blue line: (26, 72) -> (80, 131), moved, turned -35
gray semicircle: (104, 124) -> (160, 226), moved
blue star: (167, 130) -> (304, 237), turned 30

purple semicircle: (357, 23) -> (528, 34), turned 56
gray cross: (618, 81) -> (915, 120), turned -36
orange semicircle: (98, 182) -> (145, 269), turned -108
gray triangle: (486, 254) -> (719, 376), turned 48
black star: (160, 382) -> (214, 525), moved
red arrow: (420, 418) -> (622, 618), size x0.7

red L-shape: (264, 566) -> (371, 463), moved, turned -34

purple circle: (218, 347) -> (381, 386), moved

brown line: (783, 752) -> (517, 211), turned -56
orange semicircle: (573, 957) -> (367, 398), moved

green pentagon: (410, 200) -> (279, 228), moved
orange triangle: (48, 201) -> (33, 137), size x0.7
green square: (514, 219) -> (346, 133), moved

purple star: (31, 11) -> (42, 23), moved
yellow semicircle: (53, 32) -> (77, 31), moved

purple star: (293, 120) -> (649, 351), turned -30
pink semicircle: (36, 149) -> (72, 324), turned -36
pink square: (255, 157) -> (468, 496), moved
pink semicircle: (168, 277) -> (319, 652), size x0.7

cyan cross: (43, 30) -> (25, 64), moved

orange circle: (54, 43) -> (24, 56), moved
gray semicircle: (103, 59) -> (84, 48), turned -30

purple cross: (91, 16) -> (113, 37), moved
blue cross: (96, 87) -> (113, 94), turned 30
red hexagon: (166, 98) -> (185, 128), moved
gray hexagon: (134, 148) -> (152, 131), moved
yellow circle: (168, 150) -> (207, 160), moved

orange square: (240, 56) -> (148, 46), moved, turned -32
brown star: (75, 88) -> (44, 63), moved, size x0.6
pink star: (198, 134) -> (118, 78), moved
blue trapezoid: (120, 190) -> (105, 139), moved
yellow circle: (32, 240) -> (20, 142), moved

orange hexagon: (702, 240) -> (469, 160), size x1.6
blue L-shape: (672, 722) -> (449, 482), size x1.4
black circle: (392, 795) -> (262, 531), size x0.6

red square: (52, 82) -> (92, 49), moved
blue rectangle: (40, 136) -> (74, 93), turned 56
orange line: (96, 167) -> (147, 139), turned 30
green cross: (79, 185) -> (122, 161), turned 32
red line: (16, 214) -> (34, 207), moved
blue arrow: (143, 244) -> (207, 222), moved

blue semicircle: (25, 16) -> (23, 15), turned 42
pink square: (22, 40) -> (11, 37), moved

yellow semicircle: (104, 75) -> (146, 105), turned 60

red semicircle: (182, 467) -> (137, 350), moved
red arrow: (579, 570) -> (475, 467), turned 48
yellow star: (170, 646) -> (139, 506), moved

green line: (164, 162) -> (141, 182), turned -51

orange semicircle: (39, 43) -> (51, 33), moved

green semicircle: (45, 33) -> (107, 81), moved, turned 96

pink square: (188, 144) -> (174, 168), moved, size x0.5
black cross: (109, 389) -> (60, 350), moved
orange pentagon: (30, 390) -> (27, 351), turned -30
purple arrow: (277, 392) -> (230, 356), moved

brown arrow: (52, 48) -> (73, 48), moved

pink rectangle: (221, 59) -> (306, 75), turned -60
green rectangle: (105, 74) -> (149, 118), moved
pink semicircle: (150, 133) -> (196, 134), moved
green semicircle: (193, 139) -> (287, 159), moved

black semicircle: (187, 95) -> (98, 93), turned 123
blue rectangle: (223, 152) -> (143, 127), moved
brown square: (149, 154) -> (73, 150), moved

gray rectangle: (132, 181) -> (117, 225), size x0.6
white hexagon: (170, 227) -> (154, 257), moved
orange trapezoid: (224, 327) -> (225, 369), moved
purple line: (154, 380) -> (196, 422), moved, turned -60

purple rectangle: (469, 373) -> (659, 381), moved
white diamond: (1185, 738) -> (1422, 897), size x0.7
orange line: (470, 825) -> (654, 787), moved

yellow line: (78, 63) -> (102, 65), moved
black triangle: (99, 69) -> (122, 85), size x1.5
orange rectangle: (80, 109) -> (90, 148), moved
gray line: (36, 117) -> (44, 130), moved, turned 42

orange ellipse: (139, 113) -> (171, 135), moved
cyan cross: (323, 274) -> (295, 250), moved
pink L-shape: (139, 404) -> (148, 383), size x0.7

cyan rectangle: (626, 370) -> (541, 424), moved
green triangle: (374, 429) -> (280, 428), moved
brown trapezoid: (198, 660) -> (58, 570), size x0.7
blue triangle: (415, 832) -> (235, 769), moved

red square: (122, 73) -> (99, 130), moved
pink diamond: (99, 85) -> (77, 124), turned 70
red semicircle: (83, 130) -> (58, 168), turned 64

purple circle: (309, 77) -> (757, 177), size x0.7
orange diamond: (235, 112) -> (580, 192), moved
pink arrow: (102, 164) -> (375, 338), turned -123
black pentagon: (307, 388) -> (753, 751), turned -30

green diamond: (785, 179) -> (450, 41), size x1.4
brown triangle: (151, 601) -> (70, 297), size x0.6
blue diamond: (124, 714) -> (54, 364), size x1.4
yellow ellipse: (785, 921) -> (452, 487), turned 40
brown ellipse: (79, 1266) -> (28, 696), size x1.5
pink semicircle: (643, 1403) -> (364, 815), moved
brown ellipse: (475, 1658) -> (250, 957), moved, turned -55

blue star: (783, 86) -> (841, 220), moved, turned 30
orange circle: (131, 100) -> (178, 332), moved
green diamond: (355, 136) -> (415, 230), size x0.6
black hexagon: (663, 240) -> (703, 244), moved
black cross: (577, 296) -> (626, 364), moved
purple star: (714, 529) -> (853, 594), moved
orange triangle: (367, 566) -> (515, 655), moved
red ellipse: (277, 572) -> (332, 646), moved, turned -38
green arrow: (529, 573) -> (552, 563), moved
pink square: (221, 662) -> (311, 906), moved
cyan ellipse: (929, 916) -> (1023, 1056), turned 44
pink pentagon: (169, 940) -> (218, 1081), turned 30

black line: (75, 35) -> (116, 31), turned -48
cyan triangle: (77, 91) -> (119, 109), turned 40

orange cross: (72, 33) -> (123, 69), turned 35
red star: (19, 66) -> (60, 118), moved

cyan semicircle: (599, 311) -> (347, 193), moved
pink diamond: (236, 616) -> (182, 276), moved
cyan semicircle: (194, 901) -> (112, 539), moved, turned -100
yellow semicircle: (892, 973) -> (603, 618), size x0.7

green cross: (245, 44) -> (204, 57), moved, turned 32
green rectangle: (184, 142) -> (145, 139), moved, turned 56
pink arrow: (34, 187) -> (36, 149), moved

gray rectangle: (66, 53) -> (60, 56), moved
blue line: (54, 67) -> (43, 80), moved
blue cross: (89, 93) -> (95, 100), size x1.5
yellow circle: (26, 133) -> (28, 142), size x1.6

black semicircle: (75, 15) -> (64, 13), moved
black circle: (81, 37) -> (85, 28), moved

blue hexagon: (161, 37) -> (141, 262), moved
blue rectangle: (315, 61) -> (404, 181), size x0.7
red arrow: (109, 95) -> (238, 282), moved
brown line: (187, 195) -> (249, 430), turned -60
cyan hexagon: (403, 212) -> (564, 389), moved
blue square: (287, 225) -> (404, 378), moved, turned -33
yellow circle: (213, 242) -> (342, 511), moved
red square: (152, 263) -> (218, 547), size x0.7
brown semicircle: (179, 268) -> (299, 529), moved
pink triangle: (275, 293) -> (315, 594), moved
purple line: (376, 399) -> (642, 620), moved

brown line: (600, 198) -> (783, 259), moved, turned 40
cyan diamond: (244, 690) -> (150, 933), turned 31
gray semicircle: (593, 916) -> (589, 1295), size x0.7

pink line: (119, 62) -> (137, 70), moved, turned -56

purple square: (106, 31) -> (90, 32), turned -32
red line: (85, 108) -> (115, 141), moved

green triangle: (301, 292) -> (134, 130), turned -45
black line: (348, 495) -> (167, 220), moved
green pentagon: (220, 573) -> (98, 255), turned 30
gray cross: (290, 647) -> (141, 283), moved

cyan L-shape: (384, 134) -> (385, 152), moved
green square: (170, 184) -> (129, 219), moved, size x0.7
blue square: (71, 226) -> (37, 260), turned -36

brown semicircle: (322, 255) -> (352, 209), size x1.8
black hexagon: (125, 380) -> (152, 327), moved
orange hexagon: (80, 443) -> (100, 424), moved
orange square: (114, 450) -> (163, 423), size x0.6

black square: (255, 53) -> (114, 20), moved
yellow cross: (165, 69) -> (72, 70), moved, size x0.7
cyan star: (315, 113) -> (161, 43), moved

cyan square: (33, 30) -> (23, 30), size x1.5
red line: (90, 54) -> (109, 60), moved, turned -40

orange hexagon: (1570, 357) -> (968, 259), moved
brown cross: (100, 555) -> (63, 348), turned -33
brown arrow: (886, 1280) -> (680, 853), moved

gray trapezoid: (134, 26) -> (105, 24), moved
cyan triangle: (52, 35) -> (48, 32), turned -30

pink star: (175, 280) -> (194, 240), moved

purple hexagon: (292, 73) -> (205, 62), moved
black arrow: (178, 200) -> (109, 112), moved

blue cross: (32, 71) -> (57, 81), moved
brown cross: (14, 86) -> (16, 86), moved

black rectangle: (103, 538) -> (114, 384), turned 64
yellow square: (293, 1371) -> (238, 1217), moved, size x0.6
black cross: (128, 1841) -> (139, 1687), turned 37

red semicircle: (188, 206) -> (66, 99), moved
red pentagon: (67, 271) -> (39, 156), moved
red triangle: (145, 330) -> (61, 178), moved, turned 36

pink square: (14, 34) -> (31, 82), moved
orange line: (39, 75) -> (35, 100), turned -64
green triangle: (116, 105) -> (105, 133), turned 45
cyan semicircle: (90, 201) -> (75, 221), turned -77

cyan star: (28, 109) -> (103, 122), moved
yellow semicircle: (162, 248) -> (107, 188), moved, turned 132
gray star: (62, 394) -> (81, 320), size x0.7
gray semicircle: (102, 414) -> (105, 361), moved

┄┄┄┄┄┄┄┄┄┄

Your instructions. Starting at the line that contains "black cross: (128, 1841)", restate word for word every line through the last one in the records above. Return nothing else.

Answer box.
black cross: (128, 1841) -> (139, 1687), turned 37

red semicircle: (188, 206) -> (66, 99), moved
red pentagon: (67, 271) -> (39, 156), moved
red triangle: (145, 330) -> (61, 178), moved, turned 36

pink square: (14, 34) -> (31, 82), moved
orange line: (39, 75) -> (35, 100), turned -64
green triangle: (116, 105) -> (105, 133), turned 45
cyan semicircle: (90, 201) -> (75, 221), turned -77

cyan star: (28, 109) -> (103, 122), moved
yellow semicircle: (162, 248) -> (107, 188), moved, turned 132
gray star: (62, 394) -> (81, 320), size x0.7
gray semicircle: (102, 414) -> (105, 361), moved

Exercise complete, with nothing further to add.